• GOAL OF THE EXERCISE: The records below must be transcribed exactly. Do not include the pictures.

• SOURCE DATA:
=-=-=-=-=
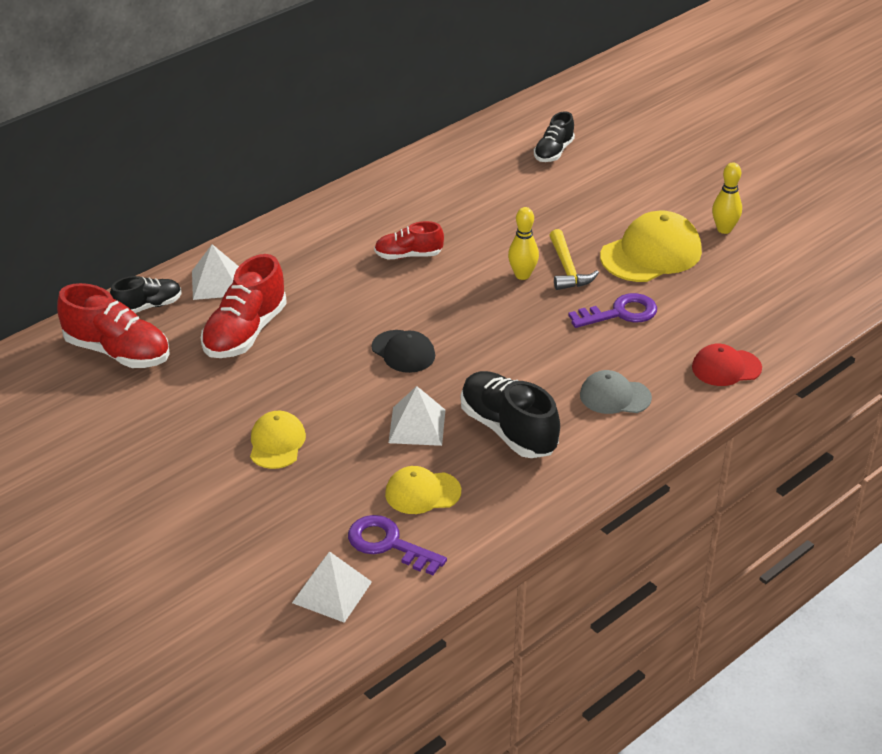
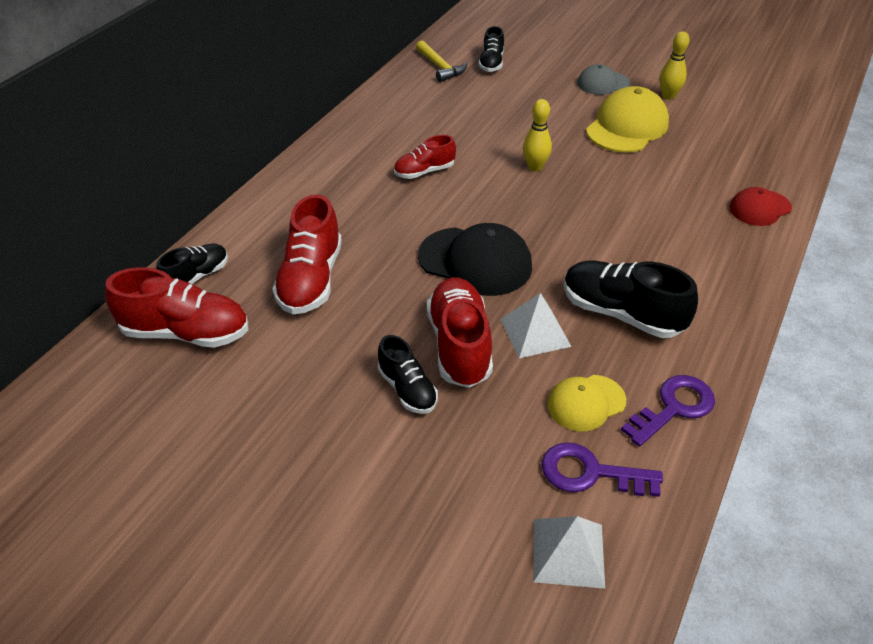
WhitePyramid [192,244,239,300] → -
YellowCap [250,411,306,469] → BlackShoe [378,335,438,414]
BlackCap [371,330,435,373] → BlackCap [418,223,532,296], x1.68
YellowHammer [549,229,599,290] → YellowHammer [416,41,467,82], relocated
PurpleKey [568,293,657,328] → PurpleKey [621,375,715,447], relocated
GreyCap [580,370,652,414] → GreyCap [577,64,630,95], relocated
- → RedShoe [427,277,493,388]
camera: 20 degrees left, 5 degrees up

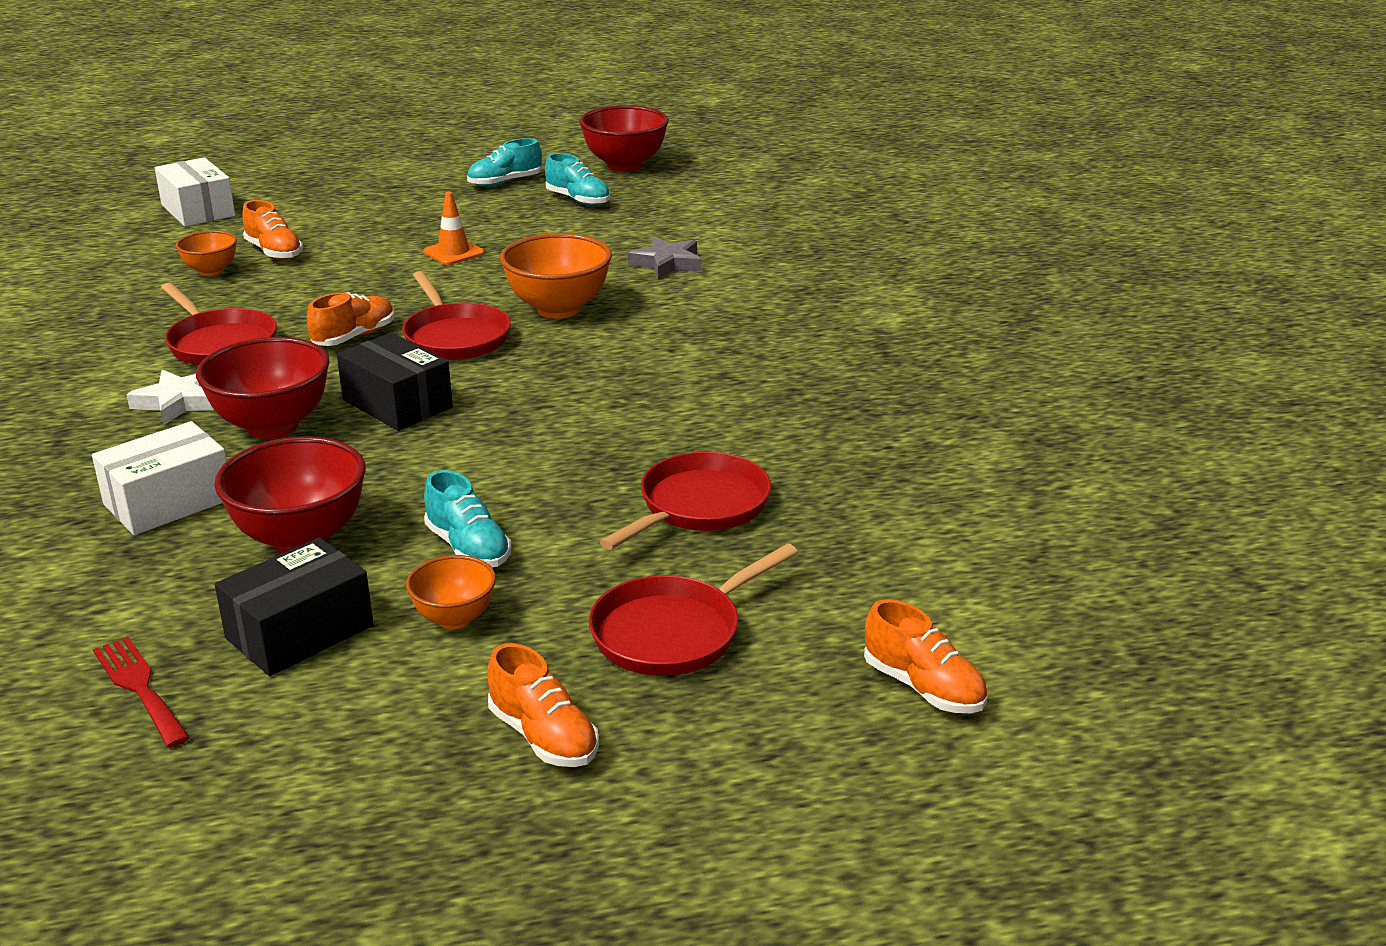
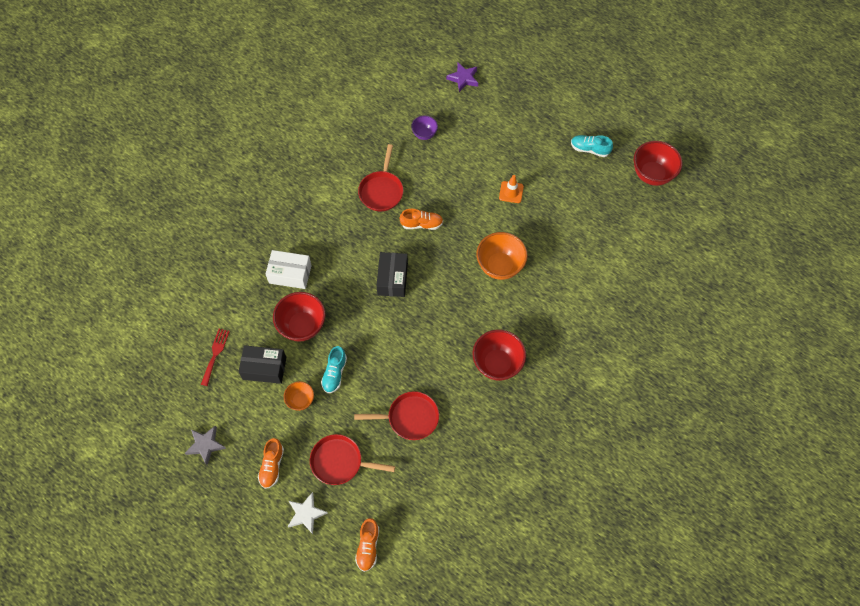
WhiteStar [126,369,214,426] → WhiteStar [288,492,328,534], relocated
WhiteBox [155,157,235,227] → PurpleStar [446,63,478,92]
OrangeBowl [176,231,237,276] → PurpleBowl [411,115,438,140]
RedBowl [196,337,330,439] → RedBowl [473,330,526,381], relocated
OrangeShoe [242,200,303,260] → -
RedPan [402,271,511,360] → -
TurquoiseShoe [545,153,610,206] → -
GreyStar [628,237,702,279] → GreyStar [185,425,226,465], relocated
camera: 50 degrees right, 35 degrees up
=-=-=-=-=
• YOUR RESPONSE:
WhitePyramid [192,244,239,300] → -
YellowCap [250,411,306,469] → BlackShoe [378,335,438,414]
BlackCap [371,330,435,373] → BlackCap [418,223,532,296], x1.68
YellowHammer [549,229,599,290] → YellowHammer [416,41,467,82], relocated
PurpleKey [568,293,657,328] → PurpleKey [621,375,715,447], relocated
GreyCap [580,370,652,414] → GreyCap [577,64,630,95], relocated
- → RedShoe [427,277,493,388]
camera: 20 degrees left, 5 degrees up

WhiteStar [126,369,214,426] → WhiteStar [288,492,328,534], relocated
WhiteBox [155,157,235,227] → PurpleStar [446,63,478,92]
OrangeBowl [176,231,237,276] → PurpleBowl [411,115,438,140]
RedBowl [196,337,330,439] → RedBowl [473,330,526,381], relocated
OrangeShoe [242,200,303,260] → -
RedPan [402,271,511,360] → -
TurquoiseShoe [545,153,610,206] → -
GreyStar [628,237,702,279] → GreyStar [185,425,226,465], relocated
camera: 50 degrees right, 35 degrees up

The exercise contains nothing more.